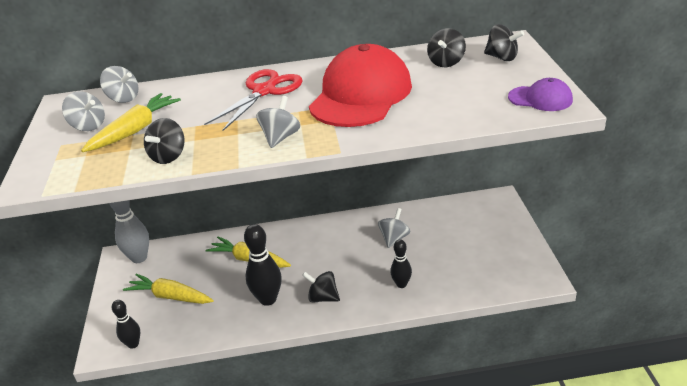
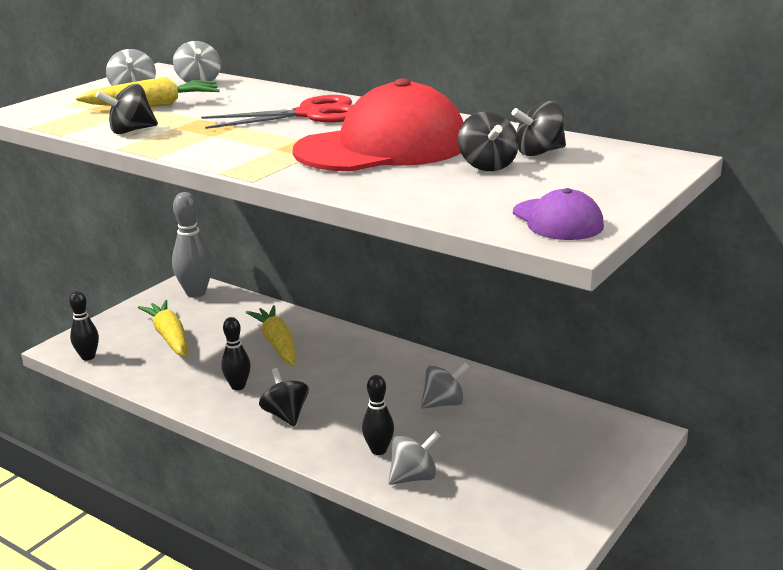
camera: 40 degrees right, 10 degrees down
(268, 299) = (238, 386): black bowling pin -> black bowling pin, size x0.61
(280, 137) = (236, 151): grey spinning top -> grey spinning top (414, 477)
(502, 57) = (615, 170): black spinning top -> black spinning top (487, 166)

-*-*-

EXERCISE REQUIREMENTS — Give back an exact copy of the material above, omitting the pictures.

OUTPUT FOR THIS TASK —
camera: 40 degrees right, 10 degrees down
(268, 299) = (238, 386): black bowling pin -> black bowling pin, size x0.61
(280, 137) = (236, 151): grey spinning top -> grey spinning top (414, 477)
(502, 57) = (615, 170): black spinning top -> black spinning top (487, 166)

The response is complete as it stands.